How to complete this task: Whenever a line in the data holds the string "MODE", copy that line.

Saved data entries
***

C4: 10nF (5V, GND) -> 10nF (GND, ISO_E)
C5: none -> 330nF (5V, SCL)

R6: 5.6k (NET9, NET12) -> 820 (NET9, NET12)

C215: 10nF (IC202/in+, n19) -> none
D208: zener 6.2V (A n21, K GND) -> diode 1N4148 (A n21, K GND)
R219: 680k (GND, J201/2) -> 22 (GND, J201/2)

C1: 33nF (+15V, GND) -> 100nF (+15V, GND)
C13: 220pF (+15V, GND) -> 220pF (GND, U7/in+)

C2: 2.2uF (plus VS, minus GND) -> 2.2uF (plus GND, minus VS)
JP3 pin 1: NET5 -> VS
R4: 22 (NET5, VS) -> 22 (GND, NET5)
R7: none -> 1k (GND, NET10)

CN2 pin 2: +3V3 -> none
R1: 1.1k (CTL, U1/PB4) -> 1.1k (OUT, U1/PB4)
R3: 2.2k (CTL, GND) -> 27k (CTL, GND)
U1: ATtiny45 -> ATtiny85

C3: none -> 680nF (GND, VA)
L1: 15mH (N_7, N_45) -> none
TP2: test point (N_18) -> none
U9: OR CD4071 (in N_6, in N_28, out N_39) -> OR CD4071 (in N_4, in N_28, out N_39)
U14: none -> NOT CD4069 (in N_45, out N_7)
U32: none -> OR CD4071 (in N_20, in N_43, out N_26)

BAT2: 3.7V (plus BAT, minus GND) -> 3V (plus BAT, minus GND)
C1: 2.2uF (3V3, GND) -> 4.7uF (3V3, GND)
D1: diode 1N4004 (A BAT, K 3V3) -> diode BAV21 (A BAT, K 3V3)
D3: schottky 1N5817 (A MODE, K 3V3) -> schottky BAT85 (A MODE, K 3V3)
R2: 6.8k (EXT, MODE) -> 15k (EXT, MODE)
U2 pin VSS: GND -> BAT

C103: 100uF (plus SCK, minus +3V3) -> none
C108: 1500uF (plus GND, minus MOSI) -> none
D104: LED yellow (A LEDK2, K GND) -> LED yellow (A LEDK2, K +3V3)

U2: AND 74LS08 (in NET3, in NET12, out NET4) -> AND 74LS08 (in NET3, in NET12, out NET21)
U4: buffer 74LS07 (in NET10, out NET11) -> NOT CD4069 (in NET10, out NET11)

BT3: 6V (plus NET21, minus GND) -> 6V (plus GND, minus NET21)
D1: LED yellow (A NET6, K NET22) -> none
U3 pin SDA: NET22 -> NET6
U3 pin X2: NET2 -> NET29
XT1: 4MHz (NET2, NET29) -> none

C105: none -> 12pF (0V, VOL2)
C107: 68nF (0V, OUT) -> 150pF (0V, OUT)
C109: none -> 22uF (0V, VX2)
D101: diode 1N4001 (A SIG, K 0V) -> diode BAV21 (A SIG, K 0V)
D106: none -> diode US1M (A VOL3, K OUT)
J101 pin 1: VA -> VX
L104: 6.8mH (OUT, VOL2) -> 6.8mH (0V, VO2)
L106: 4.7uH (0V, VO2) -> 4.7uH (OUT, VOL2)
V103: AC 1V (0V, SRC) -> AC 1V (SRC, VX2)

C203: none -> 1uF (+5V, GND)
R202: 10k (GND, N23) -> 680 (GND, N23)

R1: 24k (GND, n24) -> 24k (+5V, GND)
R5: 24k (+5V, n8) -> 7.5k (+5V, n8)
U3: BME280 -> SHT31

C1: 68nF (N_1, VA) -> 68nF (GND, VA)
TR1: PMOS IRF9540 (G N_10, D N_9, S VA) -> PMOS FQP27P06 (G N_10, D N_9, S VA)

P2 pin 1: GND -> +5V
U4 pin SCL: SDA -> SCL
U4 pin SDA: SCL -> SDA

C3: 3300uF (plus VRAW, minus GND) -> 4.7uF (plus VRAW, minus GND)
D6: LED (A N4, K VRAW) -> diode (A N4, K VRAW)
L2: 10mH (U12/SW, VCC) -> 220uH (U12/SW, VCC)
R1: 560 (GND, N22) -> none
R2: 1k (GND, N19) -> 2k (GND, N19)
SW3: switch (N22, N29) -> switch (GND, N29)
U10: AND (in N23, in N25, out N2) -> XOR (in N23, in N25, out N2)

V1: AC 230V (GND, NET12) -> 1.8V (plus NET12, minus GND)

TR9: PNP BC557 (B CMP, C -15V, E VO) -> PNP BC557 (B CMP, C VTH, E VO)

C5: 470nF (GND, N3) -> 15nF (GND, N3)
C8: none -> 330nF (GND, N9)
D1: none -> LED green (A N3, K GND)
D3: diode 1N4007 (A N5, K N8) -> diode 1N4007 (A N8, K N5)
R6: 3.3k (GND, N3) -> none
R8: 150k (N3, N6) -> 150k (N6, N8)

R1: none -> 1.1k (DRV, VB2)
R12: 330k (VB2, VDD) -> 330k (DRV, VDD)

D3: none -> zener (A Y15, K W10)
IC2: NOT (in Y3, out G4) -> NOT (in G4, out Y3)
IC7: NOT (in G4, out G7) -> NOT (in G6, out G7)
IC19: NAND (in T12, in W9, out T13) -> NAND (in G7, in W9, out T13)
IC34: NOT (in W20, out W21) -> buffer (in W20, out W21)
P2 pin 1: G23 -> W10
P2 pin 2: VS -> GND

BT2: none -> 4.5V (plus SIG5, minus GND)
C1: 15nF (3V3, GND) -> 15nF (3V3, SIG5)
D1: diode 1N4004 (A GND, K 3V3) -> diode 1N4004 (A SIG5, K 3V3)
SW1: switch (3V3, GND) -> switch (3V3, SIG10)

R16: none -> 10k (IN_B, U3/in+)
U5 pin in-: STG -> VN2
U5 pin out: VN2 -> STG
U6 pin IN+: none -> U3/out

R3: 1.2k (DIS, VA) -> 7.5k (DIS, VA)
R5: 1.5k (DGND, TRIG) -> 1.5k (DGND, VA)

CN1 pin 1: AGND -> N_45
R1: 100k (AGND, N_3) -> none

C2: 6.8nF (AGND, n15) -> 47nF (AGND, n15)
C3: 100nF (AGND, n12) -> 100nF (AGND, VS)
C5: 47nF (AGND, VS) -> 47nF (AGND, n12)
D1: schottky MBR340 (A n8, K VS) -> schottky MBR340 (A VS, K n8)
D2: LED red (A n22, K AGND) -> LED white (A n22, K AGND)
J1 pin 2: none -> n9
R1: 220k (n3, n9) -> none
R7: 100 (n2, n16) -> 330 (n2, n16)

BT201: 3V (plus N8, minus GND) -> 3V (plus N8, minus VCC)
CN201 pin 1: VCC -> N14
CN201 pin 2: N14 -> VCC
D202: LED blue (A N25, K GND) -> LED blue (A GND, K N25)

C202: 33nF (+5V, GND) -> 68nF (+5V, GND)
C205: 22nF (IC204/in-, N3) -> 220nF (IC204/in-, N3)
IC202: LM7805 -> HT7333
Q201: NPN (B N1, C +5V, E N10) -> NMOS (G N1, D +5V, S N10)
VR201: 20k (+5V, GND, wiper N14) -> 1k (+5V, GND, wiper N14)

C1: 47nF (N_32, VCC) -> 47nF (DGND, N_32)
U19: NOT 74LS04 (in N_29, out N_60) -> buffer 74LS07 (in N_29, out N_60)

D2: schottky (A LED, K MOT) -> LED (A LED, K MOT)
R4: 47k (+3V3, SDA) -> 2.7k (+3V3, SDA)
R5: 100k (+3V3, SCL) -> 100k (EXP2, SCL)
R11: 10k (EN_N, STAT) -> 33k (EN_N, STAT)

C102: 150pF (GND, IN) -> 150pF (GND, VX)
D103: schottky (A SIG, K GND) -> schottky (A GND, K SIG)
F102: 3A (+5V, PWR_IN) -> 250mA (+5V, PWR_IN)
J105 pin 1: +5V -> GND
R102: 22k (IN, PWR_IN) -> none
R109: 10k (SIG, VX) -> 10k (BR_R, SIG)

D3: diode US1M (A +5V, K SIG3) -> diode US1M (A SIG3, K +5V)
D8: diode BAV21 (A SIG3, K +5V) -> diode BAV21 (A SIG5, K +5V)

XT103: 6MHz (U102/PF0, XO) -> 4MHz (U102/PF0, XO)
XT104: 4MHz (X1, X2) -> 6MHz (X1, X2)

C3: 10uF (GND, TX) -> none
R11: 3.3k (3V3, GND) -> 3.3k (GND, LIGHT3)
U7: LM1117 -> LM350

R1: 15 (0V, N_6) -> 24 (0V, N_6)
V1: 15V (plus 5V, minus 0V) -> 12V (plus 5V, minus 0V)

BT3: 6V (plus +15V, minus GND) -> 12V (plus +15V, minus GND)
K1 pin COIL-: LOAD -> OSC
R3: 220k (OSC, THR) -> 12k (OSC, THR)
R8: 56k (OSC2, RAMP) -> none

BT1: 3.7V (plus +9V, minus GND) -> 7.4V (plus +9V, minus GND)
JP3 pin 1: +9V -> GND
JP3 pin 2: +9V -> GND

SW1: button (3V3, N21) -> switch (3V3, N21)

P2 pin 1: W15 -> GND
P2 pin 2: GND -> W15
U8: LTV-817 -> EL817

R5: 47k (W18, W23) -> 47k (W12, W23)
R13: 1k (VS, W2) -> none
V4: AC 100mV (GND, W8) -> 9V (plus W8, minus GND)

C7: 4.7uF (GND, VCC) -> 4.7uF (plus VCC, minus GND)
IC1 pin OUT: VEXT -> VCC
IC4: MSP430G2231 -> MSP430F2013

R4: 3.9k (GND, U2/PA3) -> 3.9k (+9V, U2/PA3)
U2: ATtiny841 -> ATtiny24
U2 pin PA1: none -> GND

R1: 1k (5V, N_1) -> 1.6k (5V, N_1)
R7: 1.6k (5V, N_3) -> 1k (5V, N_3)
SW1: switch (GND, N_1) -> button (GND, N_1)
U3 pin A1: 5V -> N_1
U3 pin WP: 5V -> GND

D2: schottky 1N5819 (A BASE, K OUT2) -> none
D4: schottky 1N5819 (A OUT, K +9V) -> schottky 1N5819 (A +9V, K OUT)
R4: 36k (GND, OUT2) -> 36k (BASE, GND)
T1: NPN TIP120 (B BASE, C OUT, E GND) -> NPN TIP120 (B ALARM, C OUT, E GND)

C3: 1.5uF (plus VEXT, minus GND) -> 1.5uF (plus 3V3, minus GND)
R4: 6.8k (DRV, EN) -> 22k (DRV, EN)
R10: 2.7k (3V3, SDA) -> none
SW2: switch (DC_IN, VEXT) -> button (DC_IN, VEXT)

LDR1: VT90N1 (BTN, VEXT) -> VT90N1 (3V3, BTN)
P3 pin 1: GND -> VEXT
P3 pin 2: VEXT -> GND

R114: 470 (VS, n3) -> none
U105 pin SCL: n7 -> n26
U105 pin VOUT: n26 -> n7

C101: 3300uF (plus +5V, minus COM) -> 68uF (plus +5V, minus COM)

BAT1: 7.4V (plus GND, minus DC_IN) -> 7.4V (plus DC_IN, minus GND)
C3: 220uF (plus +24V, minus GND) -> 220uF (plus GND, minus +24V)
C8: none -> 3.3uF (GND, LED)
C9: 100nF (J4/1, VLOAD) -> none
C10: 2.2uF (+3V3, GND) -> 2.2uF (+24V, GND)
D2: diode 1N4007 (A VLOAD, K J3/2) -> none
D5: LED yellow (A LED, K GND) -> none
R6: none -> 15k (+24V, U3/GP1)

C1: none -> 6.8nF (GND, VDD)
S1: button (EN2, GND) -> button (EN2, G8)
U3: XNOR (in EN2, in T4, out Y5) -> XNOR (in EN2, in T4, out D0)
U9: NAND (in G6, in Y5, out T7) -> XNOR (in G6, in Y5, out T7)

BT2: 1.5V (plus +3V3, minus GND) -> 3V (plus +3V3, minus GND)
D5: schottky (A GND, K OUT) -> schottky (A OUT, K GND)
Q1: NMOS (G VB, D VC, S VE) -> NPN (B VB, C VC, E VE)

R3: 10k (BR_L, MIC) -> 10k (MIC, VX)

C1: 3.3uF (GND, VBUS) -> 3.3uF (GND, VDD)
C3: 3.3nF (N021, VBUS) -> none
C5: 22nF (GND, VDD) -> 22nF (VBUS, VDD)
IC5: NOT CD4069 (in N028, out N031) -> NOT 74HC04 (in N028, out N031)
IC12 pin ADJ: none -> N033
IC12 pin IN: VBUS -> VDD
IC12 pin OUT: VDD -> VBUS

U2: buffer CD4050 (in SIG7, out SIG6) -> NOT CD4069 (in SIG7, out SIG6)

***

Answer box:
D3: schottky 1N5817 (A MODE, K 3V3) -> schottky BAT85 (A MODE, K 3V3)
R2: 6.8k (EXT, MODE) -> 15k (EXT, MODE)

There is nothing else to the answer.